# Material supplied
= = = = =
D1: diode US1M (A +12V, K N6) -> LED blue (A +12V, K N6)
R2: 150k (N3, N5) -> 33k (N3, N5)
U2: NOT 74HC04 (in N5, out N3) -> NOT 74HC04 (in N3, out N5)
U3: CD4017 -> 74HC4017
= = = = =
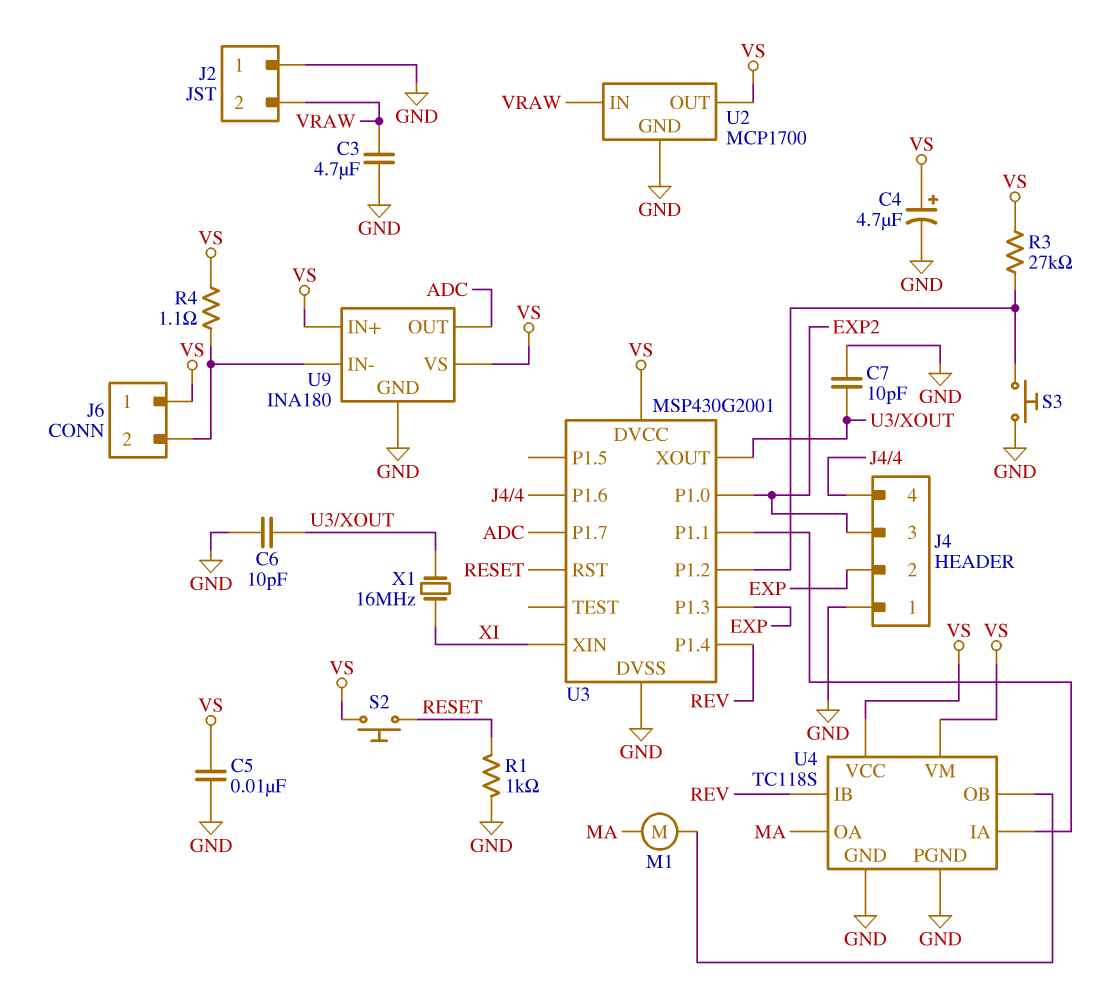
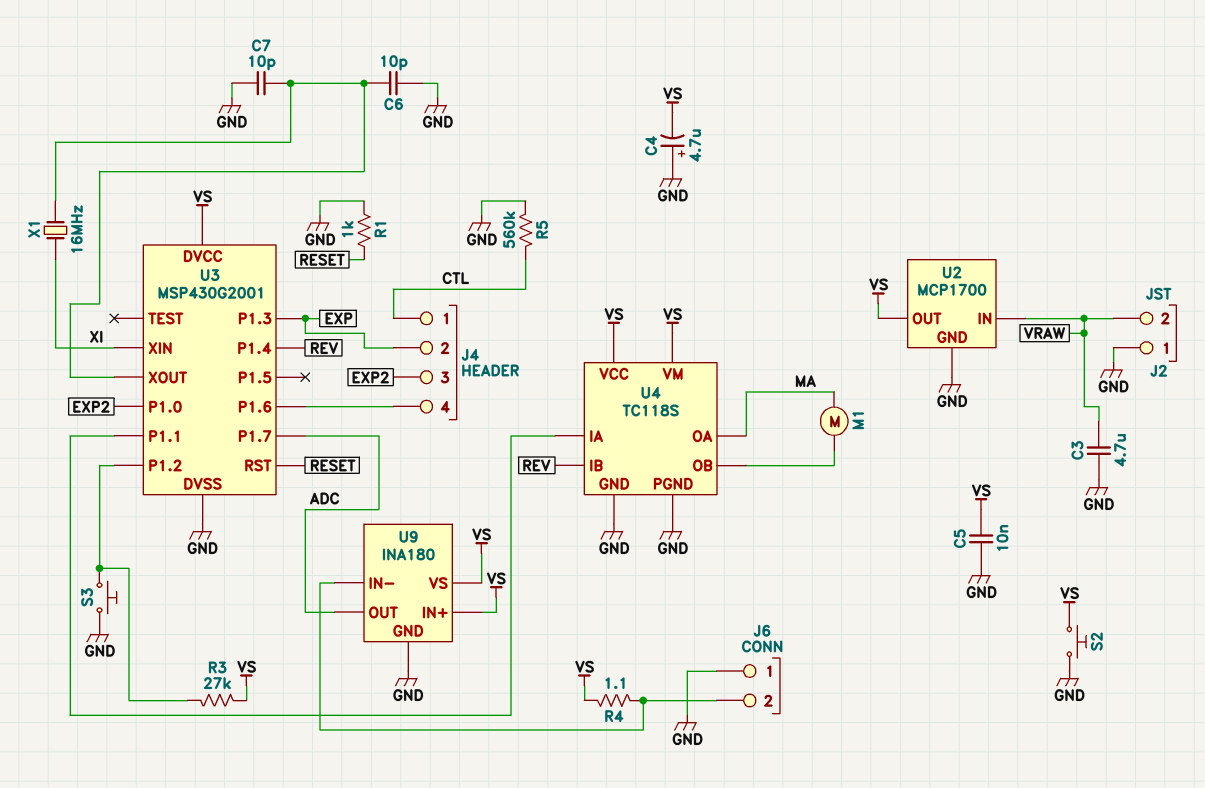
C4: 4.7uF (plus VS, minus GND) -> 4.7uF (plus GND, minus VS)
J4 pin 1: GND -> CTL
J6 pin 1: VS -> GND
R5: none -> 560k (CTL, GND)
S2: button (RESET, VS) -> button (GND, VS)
= = = = =
# Required action
Within the material above, copy exactly the lines from the line that holds "D1: diode US1M" up to and including the line that holds "U3: CD4017 -> 74HC4017".

# Exercise answer
D1: diode US1M (A +12V, K N6) -> LED blue (A +12V, K N6)
R2: 150k (N3, N5) -> 33k (N3, N5)
U2: NOT 74HC04 (in N5, out N3) -> NOT 74HC04 (in N3, out N5)
U3: CD4017 -> 74HC4017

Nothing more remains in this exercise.